Brief:
Print the listing once more, exactly as it stands.

Exercise data:
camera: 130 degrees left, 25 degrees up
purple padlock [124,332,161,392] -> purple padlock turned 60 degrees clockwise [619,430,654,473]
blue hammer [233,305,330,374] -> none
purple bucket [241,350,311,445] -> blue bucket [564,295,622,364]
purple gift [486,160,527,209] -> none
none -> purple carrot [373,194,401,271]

Answer for this exercise:
camera: 130 degrees left, 25 degrees up
purple padlock [124,332,161,392] -> purple padlock turned 60 degrees clockwise [619,430,654,473]
blue hammer [233,305,330,374] -> none
purple bucket [241,350,311,445] -> blue bucket [564,295,622,364]
purple gift [486,160,527,209] -> none
none -> purple carrot [373,194,401,271]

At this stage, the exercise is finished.